## [What is needed]
Omit each picture as you copy the entries exactly.

-- Opening Marker --

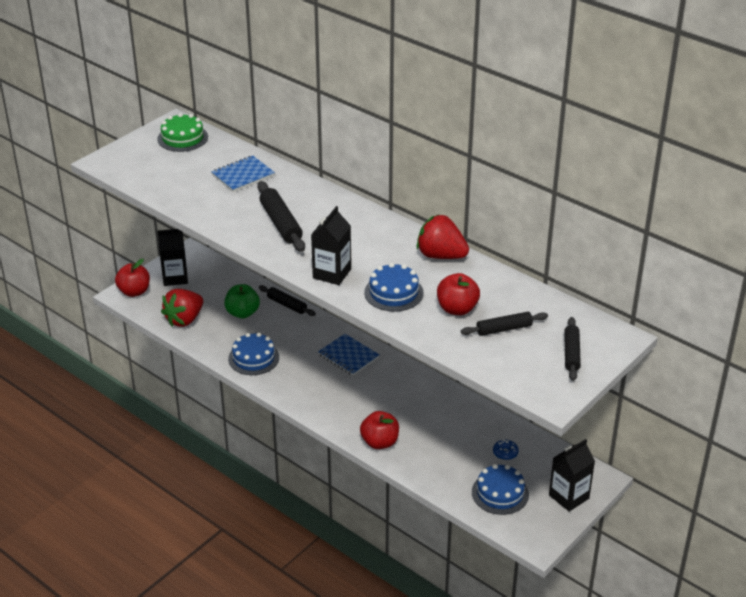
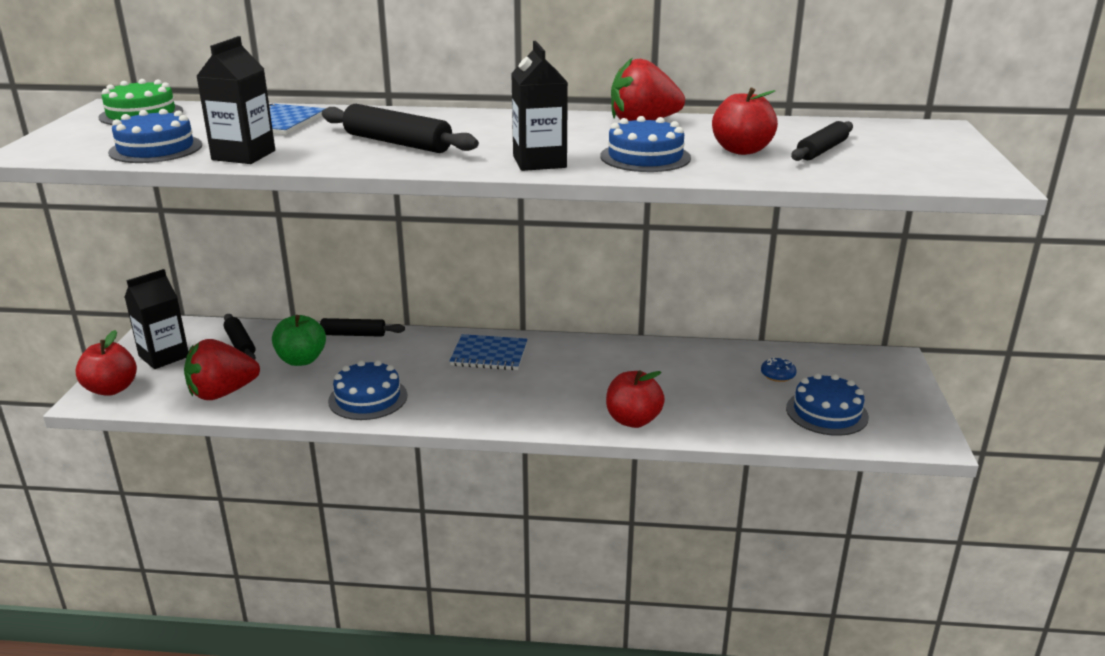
camera: 35 degrees left, 10 degrees down
(161, 181) = (156, 149): none -> blue cake
(184, 320) = (222, 393): red strawberry -> red strawberry turned 60 degrees clockwise
(569, 497) = (893, 386): black carton -> black carton (243, 155)
(571, 353) = (924, 148): black rolling pin -> black rolling pin (240, 344)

-- Closing Marker --

## [Response below]
camera: 35 degrees left, 10 degrees down
(161, 181) = (156, 149): none -> blue cake
(184, 320) = (222, 393): red strawberry -> red strawberry turned 60 degrees clockwise
(569, 497) = (893, 386): black carton -> black carton (243, 155)
(571, 353) = (924, 148): black rolling pin -> black rolling pin (240, 344)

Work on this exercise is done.